-------- Material for this exercise --------
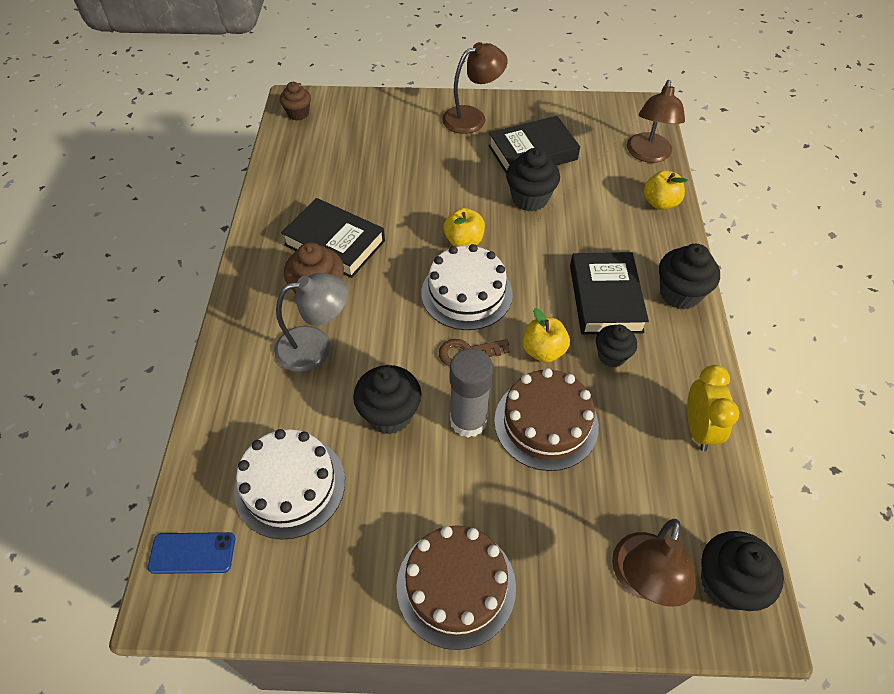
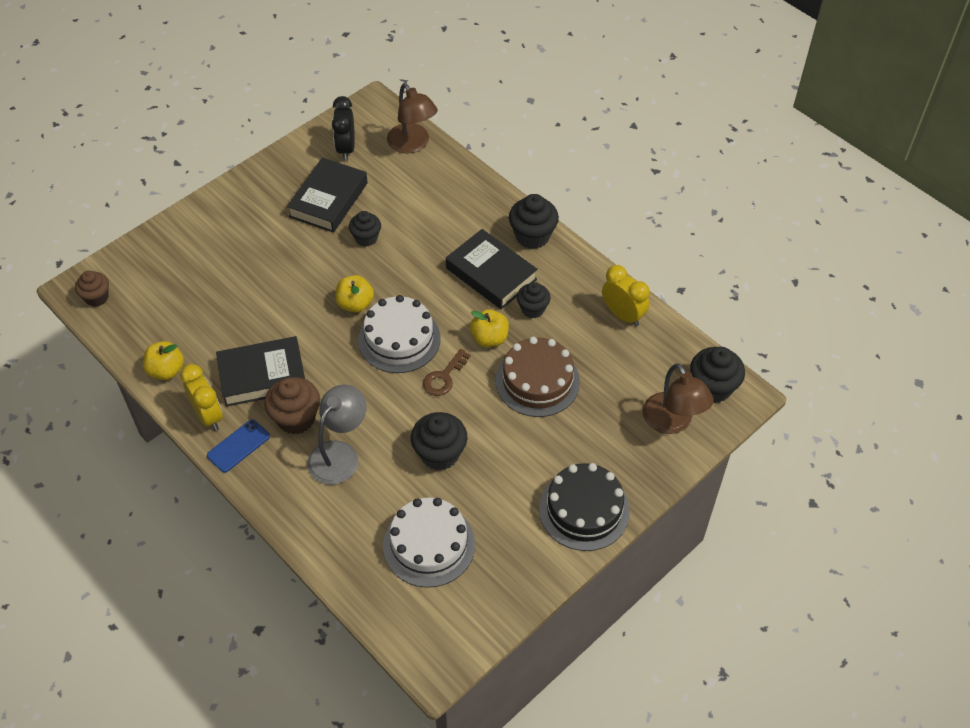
camera: 45 degrees left, 0 degrees up
(192, 553) = (417, 630): blue phone -> blue phone (238, 446)
(265, 242) = (208, 416): none -> yellow clock
(456, 586) = (584, 510): brown cake -> black cake
(468, 420) = (491, 417): grey glue stick -> none
(472, 117) = (249, 201): brown lamp -> none
(530, 198) = (366, 238): black cupcake -> black cupcake, size x0.65
(588, 126) = (346, 148): none -> black clock
(660, 203) = (457, 178): yellow apple -> yellow apple (166, 370)

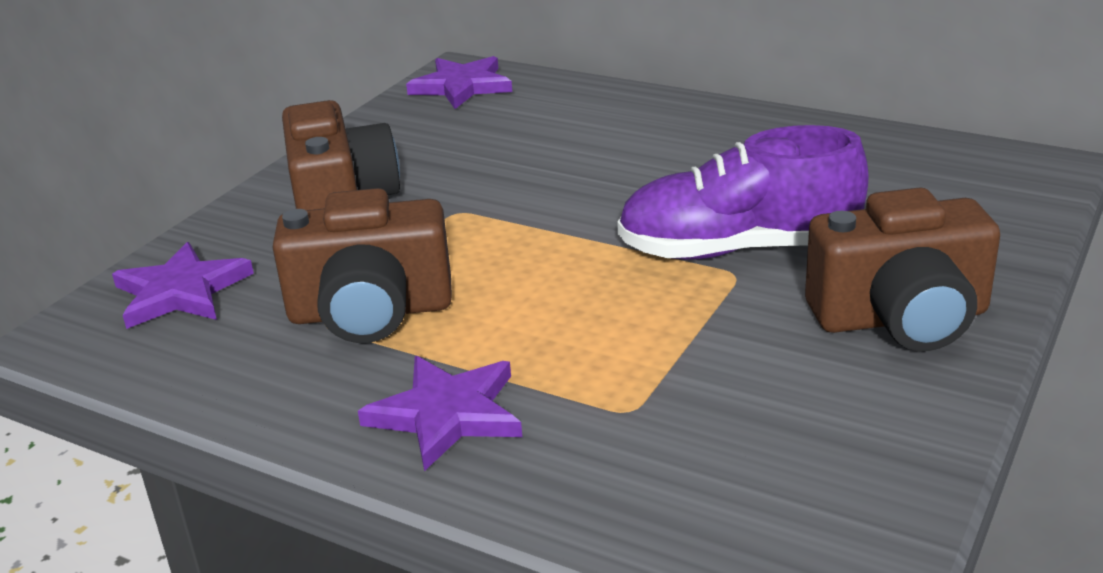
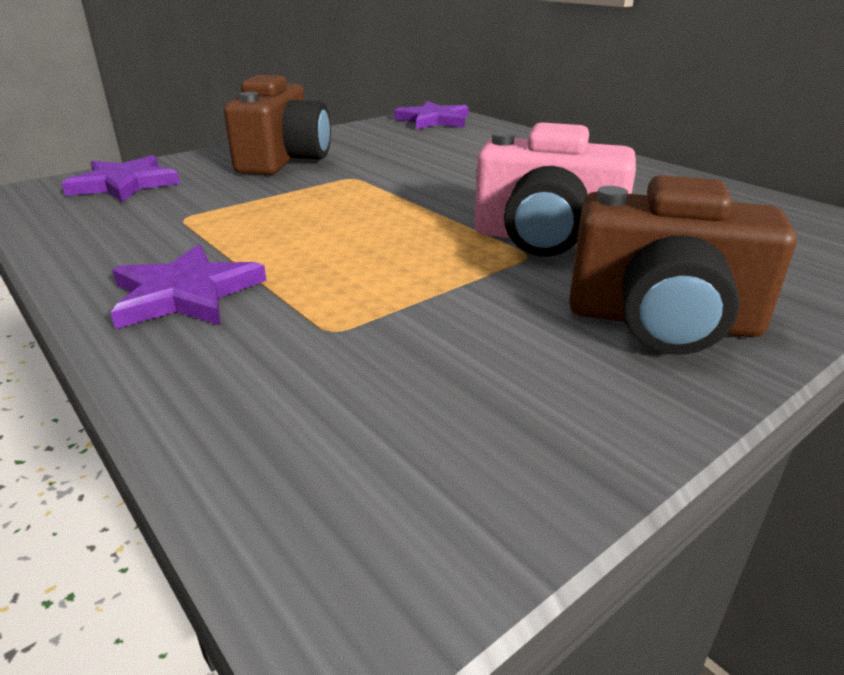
camera: 20 degrees right, 0 degrees up
(371, 312) = (221, 219): brown camera -> none
(738, 249) = (546, 239): purple shoe -> pink camera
--------
◆ Task description ◆
Restate the lines of the records exactly, starting at the first and stopping after the line with "(371, 312) = (221, 219): brown camera -> none". Leave out any picture.

◆ Answer to this task ◆
camera: 45 degrees left, 0 degrees up
(192, 553) = (417, 630): blue phone -> blue phone (238, 446)
(265, 242) = (208, 416): none -> yellow clock
(456, 586) = (584, 510): brown cake -> black cake
(468, 420) = (491, 417): grey glue stick -> none
(472, 117) = (249, 201): brown lamp -> none
(530, 198) = (366, 238): black cupcake -> black cupcake, size x0.65
(588, 126) = (346, 148): none -> black clock
(660, 203) = (457, 178): yellow apple -> yellow apple (166, 370)

camera: 20 degrees right, 0 degrees up
(371, 312) = (221, 219): brown camera -> none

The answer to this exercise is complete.